Material provided start

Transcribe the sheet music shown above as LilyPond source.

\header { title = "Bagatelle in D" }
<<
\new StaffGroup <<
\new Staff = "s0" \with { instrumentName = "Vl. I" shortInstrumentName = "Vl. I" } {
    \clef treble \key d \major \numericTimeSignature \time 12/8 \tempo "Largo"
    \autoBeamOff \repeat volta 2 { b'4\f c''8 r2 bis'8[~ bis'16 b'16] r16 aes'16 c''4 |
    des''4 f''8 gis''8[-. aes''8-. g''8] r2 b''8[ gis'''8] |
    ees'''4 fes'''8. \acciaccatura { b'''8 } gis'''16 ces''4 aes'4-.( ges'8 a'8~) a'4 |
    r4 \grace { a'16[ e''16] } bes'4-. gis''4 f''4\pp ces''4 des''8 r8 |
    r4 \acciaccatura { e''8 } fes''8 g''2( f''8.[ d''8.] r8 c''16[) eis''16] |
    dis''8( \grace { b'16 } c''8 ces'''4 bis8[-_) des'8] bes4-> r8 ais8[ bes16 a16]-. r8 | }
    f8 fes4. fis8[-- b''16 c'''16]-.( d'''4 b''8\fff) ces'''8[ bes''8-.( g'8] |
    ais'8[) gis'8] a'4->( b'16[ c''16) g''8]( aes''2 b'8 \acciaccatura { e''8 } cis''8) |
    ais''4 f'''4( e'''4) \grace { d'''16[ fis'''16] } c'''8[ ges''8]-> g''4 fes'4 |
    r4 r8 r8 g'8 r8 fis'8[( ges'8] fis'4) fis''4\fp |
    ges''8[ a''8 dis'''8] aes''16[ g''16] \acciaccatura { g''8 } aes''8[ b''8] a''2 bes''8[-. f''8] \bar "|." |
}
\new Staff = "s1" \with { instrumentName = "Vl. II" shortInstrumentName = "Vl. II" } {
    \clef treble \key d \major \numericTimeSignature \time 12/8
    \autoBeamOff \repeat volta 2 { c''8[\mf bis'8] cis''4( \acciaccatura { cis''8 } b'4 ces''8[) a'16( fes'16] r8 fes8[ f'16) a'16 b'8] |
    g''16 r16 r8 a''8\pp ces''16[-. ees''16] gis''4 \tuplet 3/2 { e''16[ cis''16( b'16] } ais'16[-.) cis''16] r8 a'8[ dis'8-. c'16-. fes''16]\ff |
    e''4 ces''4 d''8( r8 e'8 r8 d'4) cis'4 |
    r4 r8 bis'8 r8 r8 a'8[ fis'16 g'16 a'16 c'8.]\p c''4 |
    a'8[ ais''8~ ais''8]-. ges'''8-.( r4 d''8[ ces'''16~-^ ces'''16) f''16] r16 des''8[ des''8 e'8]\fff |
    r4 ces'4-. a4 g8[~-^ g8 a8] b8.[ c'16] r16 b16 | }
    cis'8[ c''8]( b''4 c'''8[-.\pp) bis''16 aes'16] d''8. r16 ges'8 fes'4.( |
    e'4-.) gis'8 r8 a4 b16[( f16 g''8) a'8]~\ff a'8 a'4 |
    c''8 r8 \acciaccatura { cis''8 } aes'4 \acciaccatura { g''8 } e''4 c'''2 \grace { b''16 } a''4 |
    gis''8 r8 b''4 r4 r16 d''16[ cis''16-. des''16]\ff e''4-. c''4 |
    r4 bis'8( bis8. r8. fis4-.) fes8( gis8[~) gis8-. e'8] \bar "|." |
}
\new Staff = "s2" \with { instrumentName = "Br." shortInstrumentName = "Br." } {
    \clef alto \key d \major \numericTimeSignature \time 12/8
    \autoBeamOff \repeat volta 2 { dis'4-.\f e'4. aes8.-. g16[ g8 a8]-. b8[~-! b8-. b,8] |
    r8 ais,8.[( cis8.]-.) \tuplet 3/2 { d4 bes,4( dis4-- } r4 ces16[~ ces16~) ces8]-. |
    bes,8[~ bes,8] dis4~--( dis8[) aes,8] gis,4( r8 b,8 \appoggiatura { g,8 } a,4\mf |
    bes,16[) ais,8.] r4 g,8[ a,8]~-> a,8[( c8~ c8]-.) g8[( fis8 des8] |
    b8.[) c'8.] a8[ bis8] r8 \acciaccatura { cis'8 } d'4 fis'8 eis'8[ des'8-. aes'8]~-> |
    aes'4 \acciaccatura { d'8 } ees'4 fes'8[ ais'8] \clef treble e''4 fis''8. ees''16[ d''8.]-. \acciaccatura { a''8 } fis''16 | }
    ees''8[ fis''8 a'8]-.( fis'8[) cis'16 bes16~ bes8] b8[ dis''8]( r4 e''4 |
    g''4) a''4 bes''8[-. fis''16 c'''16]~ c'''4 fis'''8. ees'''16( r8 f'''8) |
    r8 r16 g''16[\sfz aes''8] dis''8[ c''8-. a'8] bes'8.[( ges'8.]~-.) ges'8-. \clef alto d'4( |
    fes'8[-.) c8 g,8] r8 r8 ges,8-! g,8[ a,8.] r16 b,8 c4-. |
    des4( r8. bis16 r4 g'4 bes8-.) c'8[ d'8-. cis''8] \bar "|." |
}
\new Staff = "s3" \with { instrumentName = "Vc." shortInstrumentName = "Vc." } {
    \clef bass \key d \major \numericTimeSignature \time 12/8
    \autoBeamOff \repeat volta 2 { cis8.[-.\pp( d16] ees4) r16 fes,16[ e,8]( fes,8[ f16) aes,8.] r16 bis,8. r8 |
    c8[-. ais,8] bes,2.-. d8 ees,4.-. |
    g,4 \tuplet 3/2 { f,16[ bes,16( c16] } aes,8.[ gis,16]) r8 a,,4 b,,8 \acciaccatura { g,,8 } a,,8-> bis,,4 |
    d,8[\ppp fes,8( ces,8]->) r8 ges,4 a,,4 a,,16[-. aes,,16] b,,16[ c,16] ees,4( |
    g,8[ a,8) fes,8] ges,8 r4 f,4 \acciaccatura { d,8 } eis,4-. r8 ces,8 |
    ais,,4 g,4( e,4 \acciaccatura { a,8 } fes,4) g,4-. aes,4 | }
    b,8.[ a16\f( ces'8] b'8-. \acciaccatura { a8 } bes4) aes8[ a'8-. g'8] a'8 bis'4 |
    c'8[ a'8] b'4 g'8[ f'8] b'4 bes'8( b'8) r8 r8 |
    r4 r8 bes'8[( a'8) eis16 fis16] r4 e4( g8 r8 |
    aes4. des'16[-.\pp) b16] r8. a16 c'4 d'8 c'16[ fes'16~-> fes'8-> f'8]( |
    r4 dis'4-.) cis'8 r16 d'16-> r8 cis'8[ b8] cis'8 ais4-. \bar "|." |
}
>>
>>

Material provided end

The exercise = How many lines in the records above contain the string "numericTimeSignature"? Give only the number.

Response to this task = 4